**What the task asks:**
Write the data out again exactly, with every picture removed.

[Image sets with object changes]
○ ○ ○ ○ ○

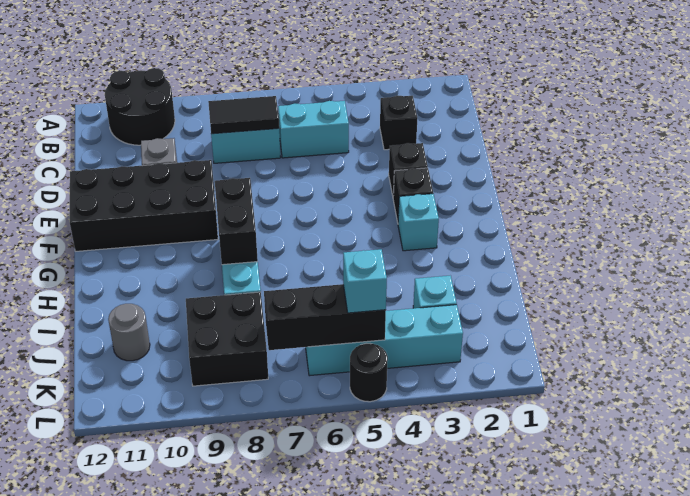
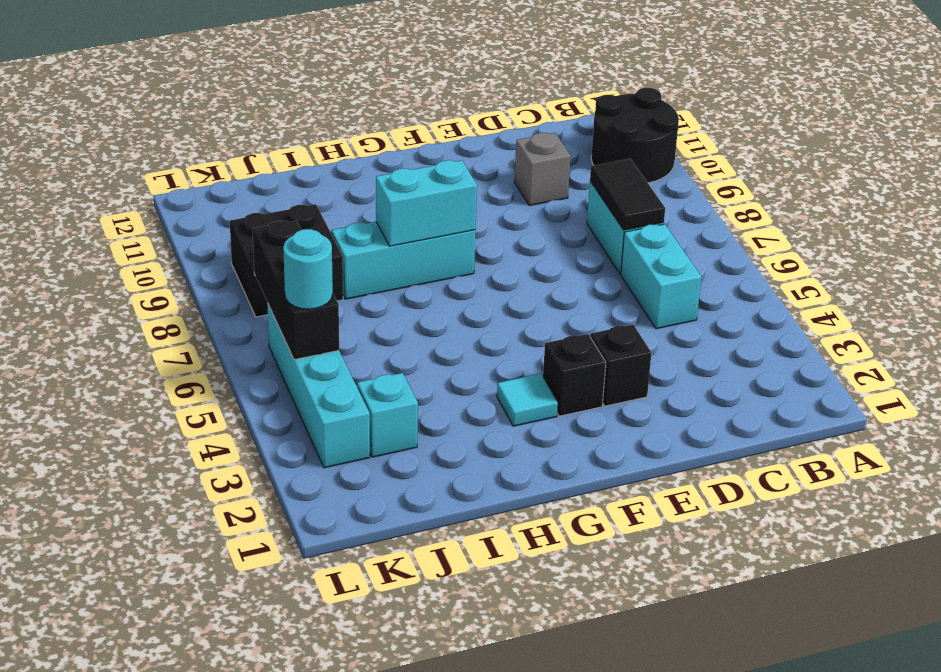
black brick C3 level 1 -> none
black brick E9:F12 level 1 -> none
cyan brick G3 level 1 -> cyan tile G3 level 1
black brick G8:H8 level 2 -> cyan brick G8:H8 level 2
grey round brick J11 level 1 -> none
cyan brick K5 level 3 -> cyan round brick K5 level 3
black round brick L5 level 1 -> none

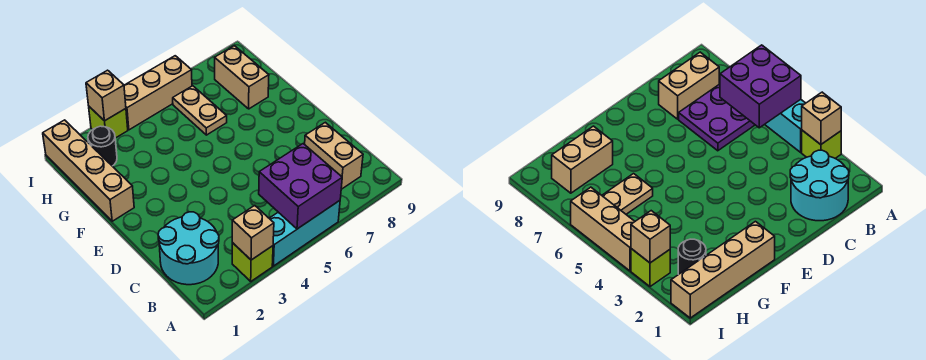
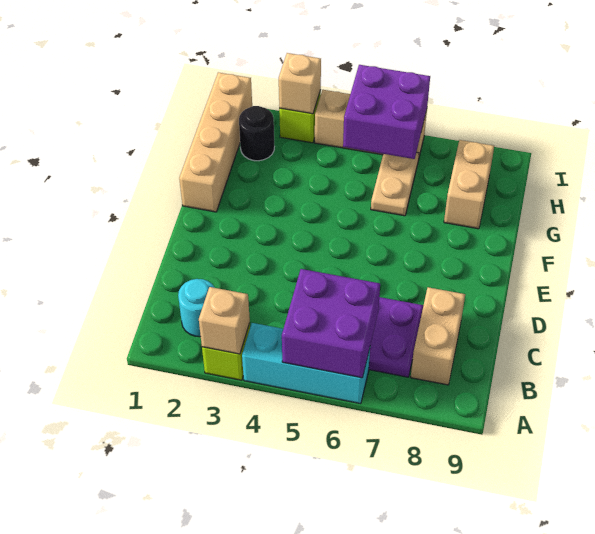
cyan round brick B1:C2 level 1 -> cyan round brick B2 level 1
none -> purple brick H5:I6 level 2

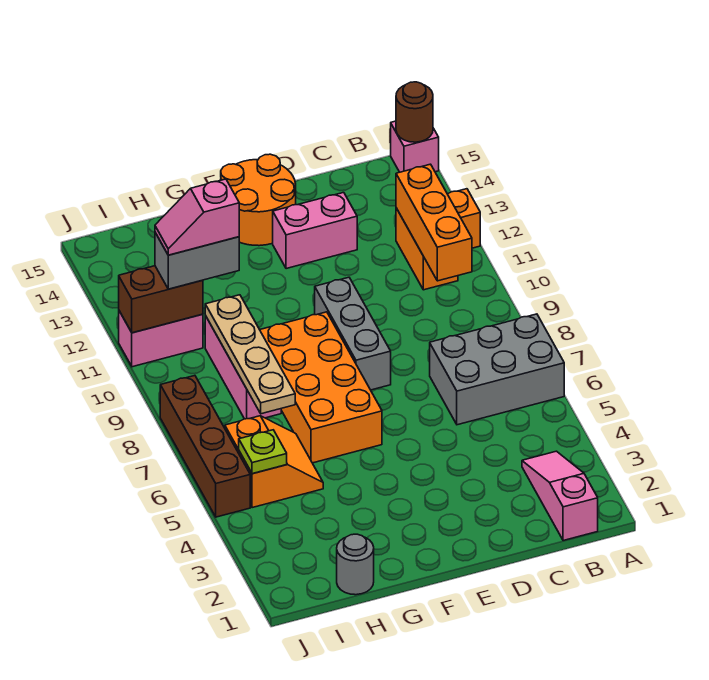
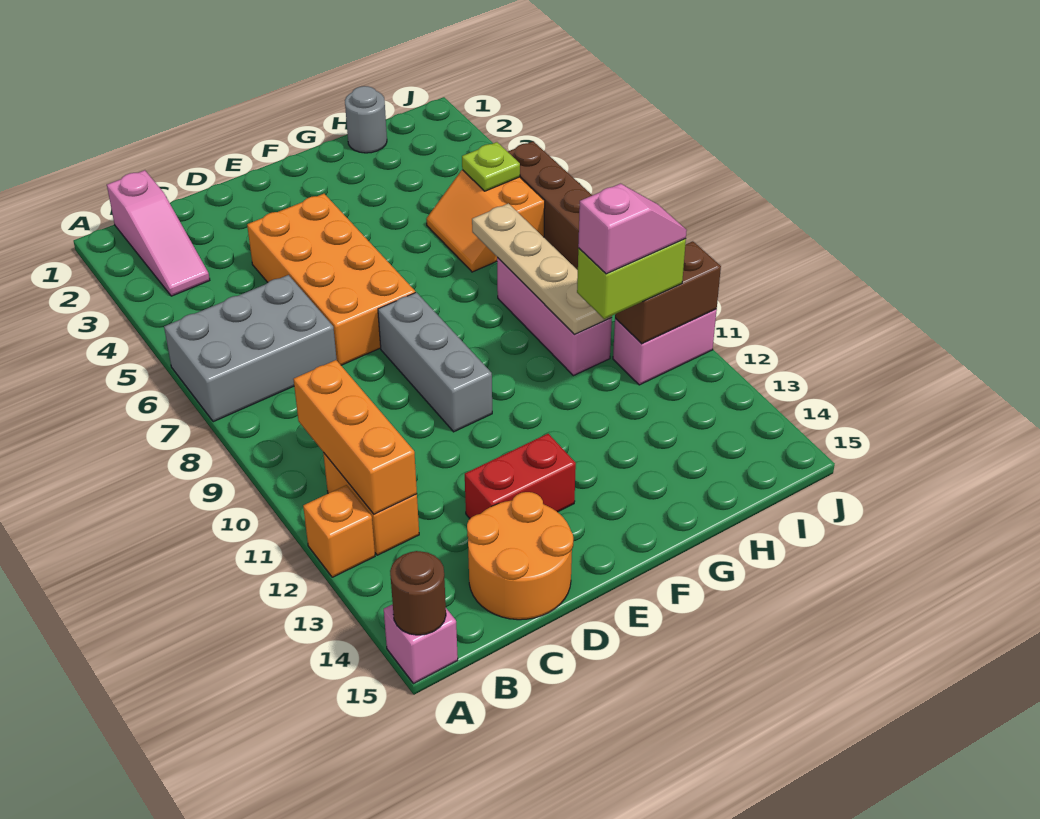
pink brick D13:E13 level 1 -> red brick D13:E13 level 1
orange round brick E14:F15 level 1 -> orange round brick C14:D15 level 1
orange brick F6:G9 level 1 -> orange brick D4:E7 level 1
grey brick H11:I11 level 3 -> lime brick H11:I11 level 3

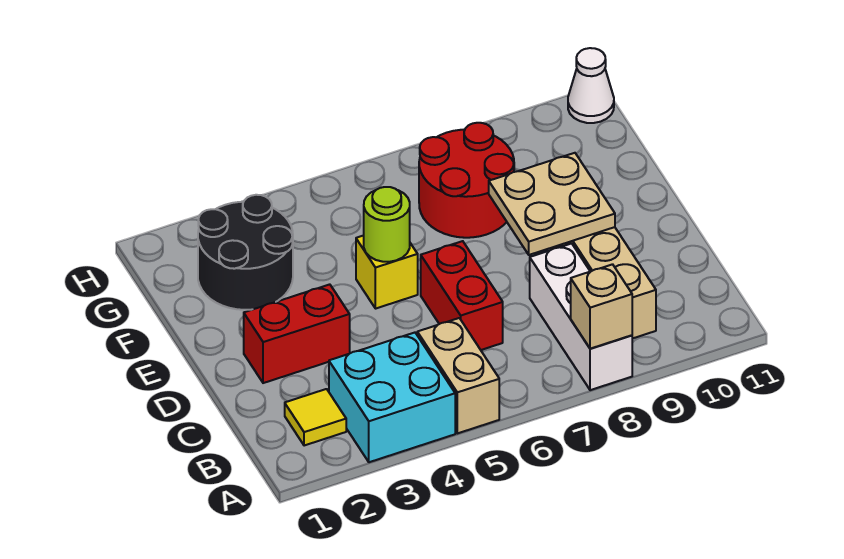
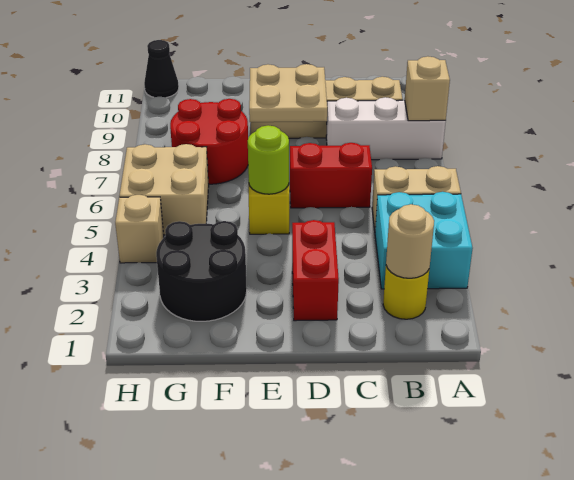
yellow tile B2 level 1 -> yellow round brick B2 level 1
none -> tan round brick B2 level 2
none -> tan brick G5:H6 level 1
none -> tan brick H4 level 1
white cone H11 level 1 -> black cone H11 level 1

○ ○ ○ ○ ○

**Worked solution:**
black brick C3 level 1 -> none
black brick E9:F12 level 1 -> none
cyan brick G3 level 1 -> cyan tile G3 level 1
black brick G8:H8 level 2 -> cyan brick G8:H8 level 2
grey round brick J11 level 1 -> none
cyan brick K5 level 3 -> cyan round brick K5 level 3
black round brick L5 level 1 -> none

cyan round brick B1:C2 level 1 -> cyan round brick B2 level 1
none -> purple brick H5:I6 level 2

pink brick D13:E13 level 1 -> red brick D13:E13 level 1
orange round brick E14:F15 level 1 -> orange round brick C14:D15 level 1
orange brick F6:G9 level 1 -> orange brick D4:E7 level 1
grey brick H11:I11 level 3 -> lime brick H11:I11 level 3

yellow tile B2 level 1 -> yellow round brick B2 level 1
none -> tan round brick B2 level 2
none -> tan brick G5:H6 level 1
none -> tan brick H4 level 1
white cone H11 level 1 -> black cone H11 level 1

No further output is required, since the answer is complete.